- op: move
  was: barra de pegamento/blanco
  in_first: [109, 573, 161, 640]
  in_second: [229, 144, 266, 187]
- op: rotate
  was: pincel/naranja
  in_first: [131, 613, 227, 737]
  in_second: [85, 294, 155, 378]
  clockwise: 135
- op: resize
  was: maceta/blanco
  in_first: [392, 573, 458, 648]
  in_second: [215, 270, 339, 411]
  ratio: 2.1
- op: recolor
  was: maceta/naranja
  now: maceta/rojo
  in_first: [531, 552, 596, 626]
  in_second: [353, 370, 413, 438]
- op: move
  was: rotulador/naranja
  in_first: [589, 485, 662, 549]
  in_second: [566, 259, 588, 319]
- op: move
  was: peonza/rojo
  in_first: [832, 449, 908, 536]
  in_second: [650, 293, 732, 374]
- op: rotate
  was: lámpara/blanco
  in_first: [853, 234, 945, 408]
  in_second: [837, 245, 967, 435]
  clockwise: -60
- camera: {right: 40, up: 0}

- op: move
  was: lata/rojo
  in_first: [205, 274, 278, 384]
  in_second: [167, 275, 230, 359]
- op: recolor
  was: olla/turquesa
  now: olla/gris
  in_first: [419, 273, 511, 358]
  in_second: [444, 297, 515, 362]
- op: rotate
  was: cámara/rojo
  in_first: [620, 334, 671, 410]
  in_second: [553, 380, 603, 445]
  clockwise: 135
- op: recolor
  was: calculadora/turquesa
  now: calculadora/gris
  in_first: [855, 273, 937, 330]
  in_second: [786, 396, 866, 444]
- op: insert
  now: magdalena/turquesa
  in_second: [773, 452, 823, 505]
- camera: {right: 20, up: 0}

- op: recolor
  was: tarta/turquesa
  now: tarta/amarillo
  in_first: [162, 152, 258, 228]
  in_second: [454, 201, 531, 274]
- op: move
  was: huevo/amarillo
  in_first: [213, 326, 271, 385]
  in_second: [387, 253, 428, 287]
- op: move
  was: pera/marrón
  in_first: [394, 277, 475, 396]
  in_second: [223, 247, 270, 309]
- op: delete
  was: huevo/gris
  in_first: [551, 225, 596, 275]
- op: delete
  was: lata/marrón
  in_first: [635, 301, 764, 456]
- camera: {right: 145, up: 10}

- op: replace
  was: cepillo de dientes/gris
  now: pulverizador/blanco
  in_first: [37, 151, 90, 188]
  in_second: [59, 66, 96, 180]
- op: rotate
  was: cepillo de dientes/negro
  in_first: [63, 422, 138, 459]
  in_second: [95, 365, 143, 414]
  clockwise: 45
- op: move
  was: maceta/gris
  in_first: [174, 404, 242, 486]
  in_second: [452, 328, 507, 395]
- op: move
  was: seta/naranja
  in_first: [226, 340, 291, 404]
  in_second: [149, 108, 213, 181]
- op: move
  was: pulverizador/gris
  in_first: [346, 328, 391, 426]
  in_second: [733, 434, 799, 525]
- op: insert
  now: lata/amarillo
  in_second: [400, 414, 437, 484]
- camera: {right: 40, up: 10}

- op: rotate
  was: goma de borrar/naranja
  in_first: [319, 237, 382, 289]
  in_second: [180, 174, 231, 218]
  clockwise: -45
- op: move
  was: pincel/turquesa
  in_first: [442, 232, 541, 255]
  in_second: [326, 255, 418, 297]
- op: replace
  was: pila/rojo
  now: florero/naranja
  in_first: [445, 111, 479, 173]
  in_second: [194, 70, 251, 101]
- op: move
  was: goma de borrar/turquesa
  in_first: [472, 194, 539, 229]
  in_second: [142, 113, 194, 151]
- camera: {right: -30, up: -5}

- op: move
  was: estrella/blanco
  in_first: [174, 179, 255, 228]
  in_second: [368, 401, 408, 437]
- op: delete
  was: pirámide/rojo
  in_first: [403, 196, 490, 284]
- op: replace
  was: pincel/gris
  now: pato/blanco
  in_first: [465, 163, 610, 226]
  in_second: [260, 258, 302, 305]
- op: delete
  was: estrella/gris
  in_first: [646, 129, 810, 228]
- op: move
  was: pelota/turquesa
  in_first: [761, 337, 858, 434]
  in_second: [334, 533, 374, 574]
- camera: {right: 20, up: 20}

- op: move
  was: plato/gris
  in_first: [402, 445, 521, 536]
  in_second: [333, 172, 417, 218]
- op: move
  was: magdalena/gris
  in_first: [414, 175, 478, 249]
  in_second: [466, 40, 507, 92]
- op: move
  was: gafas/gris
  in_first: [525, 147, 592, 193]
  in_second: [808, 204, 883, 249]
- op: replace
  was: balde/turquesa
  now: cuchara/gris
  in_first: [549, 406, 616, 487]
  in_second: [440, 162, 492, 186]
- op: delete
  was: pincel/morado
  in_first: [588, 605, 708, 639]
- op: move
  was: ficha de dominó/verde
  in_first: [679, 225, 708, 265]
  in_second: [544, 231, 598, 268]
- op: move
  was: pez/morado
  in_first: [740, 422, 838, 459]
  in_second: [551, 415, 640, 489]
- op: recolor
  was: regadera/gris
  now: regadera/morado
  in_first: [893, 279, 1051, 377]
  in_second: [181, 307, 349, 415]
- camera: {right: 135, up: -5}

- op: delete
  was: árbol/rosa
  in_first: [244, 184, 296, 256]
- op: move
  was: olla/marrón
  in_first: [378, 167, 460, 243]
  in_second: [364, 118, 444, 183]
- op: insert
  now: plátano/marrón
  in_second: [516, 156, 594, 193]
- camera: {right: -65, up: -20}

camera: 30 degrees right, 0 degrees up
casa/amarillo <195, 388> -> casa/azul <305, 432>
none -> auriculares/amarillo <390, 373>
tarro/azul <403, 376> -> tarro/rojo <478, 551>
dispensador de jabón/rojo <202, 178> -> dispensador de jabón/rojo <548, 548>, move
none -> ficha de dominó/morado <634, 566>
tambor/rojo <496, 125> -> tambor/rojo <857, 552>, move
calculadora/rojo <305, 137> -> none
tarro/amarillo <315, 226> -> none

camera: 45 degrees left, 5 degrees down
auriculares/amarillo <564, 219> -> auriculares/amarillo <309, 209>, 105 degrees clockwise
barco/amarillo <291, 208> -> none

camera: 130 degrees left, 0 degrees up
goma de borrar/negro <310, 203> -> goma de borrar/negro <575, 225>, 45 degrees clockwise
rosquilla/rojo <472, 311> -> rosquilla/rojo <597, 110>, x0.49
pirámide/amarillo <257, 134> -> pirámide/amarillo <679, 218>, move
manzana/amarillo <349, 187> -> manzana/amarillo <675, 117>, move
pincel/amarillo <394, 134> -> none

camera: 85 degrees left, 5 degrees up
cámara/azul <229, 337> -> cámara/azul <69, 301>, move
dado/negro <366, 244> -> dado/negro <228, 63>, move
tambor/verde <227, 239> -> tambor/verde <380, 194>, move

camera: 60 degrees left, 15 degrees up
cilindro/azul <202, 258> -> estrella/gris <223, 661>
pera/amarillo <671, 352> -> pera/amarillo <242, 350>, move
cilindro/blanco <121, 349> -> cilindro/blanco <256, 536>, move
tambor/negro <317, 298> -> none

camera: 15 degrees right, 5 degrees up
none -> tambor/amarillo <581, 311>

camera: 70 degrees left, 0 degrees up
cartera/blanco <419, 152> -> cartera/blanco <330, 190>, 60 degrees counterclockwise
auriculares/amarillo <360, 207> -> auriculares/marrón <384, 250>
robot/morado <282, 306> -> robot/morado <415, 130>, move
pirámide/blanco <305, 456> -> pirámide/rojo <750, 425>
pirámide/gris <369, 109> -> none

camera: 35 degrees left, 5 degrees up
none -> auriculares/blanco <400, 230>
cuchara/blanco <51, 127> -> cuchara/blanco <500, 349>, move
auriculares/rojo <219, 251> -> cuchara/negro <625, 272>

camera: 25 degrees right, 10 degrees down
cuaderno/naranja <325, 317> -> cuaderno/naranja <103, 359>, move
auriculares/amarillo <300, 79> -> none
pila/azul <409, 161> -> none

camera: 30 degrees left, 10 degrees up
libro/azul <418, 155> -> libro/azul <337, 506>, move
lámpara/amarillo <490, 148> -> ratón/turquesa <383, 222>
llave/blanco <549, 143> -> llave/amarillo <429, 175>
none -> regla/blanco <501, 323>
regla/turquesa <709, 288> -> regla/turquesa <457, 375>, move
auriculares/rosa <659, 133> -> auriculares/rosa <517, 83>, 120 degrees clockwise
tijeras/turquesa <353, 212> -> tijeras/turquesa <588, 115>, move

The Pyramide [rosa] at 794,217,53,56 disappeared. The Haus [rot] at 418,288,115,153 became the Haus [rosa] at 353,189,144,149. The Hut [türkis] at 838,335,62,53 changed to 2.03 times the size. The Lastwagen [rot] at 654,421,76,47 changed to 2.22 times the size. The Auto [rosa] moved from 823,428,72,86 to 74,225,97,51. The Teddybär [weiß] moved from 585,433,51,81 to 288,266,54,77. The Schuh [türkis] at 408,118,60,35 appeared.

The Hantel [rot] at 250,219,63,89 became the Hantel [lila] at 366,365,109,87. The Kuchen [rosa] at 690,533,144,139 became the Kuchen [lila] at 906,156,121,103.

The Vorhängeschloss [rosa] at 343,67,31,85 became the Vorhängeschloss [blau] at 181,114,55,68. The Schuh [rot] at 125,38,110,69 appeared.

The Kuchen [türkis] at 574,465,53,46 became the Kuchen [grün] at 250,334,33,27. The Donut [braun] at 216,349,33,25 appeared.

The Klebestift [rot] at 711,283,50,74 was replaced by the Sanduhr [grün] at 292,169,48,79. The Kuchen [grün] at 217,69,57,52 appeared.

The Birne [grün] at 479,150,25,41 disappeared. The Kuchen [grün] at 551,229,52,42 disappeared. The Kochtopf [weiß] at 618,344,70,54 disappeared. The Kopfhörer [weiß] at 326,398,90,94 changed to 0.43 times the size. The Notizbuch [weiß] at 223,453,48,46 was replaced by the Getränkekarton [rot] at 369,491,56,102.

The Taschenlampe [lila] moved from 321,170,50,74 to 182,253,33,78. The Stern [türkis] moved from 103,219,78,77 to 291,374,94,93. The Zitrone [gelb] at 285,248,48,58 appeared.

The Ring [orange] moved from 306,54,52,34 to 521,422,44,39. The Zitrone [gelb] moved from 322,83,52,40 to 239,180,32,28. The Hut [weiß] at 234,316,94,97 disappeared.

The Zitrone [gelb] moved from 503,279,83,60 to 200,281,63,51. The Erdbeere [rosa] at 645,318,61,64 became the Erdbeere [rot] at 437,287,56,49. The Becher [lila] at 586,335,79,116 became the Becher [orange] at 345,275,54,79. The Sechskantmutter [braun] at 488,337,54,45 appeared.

■ ■ ■

▸ **PROBLEM STATEMENT**:
Reproduce the listing word for word from its first line up to and including the line with "in_second: [215, 270, 339, 411]". Give no other lines.

▸ **YOUR SOLUTION**:
- op: move
  was: barra de pegamento/blanco
  in_first: [109, 573, 161, 640]
  in_second: [229, 144, 266, 187]
- op: rotate
  was: pincel/naranja
  in_first: [131, 613, 227, 737]
  in_second: [85, 294, 155, 378]
  clockwise: 135
- op: resize
  was: maceta/blanco
  in_first: [392, 573, 458, 648]
  in_second: [215, 270, 339, 411]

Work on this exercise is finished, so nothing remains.